■ Data supplied ■

========================================

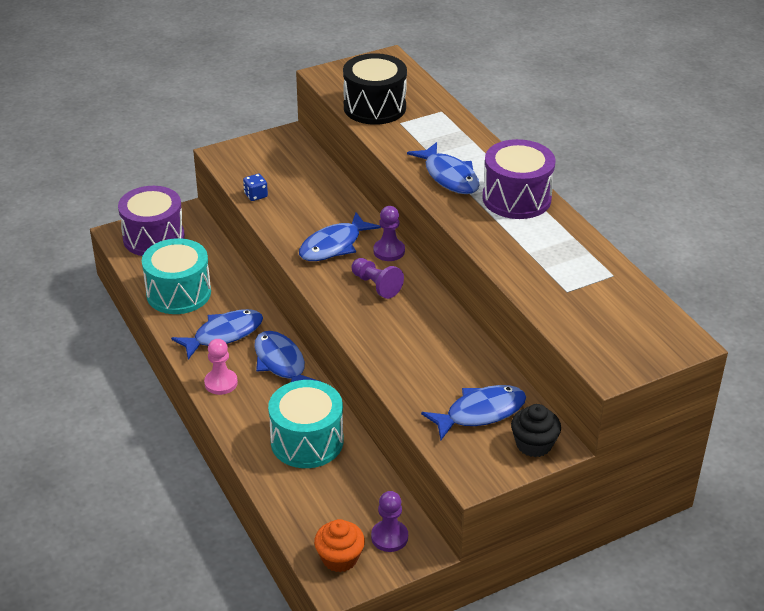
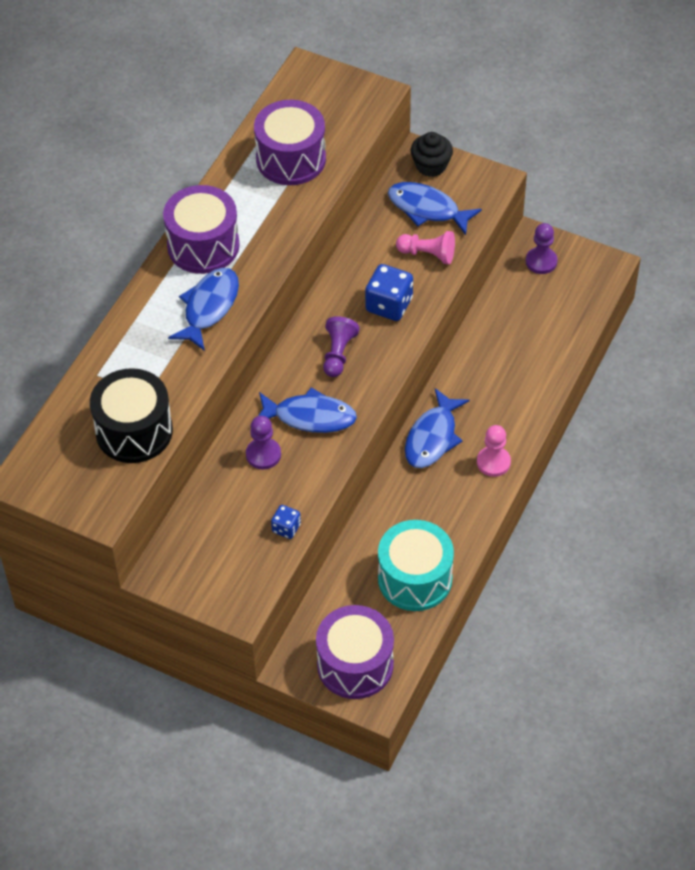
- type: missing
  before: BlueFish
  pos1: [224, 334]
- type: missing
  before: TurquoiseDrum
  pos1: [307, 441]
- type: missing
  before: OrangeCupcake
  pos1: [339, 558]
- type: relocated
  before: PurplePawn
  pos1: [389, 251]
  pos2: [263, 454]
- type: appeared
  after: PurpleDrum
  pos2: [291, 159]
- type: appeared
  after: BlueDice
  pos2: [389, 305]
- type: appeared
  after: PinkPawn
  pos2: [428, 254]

========================================

■ Exercise objective ■
Set down the whole listing word for word, omitting the pictures.

■ Exercise answer ■
- type: missing
  before: BlueFish
  pos1: [224, 334]
- type: missing
  before: TurquoiseDrum
  pos1: [307, 441]
- type: missing
  before: OrangeCupcake
  pos1: [339, 558]
- type: relocated
  before: PurplePawn
  pos1: [389, 251]
  pos2: [263, 454]
- type: appeared
  after: PurpleDrum
  pos2: [291, 159]
- type: appeared
  after: BlueDice
  pos2: [389, 305]
- type: appeared
  after: PinkPawn
  pos2: [428, 254]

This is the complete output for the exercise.